• Activity
Look through the data that follows and copy each line with the string "black".

== == ==

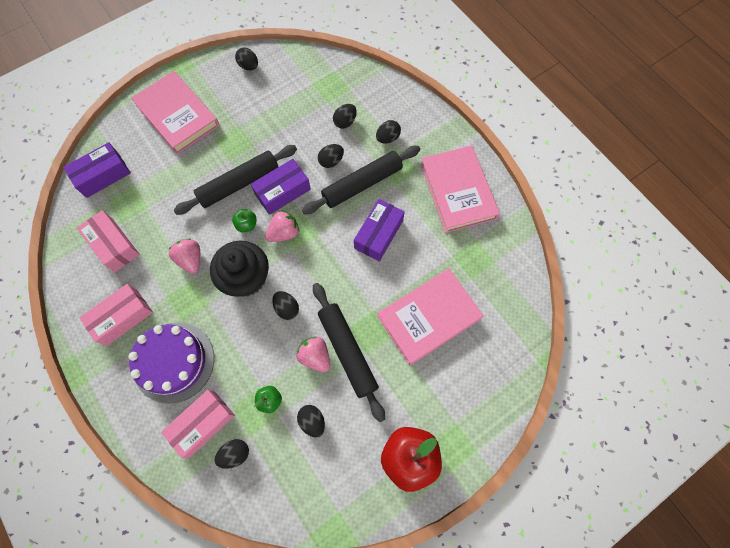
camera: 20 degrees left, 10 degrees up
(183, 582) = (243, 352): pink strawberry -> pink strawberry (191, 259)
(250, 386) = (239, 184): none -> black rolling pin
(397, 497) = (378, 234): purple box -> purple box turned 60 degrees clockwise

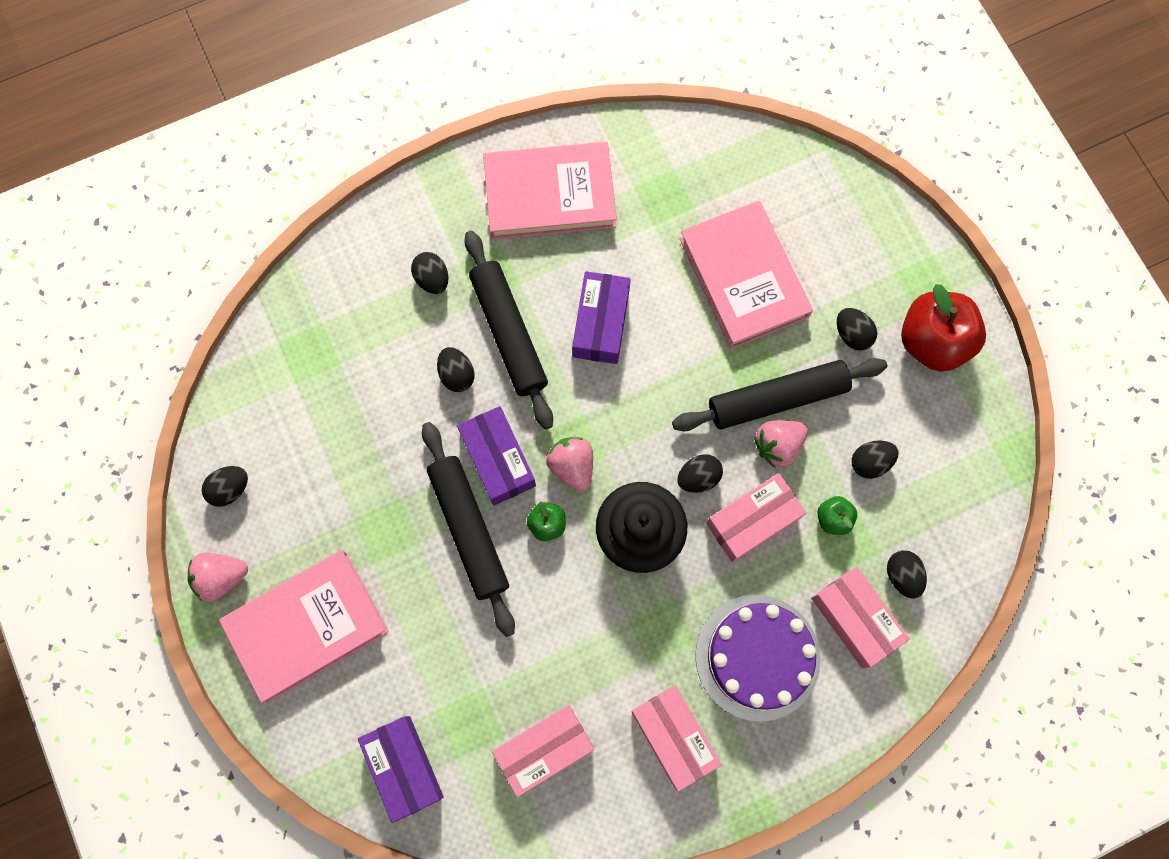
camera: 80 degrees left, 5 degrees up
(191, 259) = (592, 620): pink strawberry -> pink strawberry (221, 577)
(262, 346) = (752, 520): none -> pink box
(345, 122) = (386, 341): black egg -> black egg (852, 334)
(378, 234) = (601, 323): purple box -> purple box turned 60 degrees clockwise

== == ==

• Exercise output
(250, 386) = (239, 184): none -> black rolling pin
(345, 122) = (386, 341): black egg -> black egg (852, 334)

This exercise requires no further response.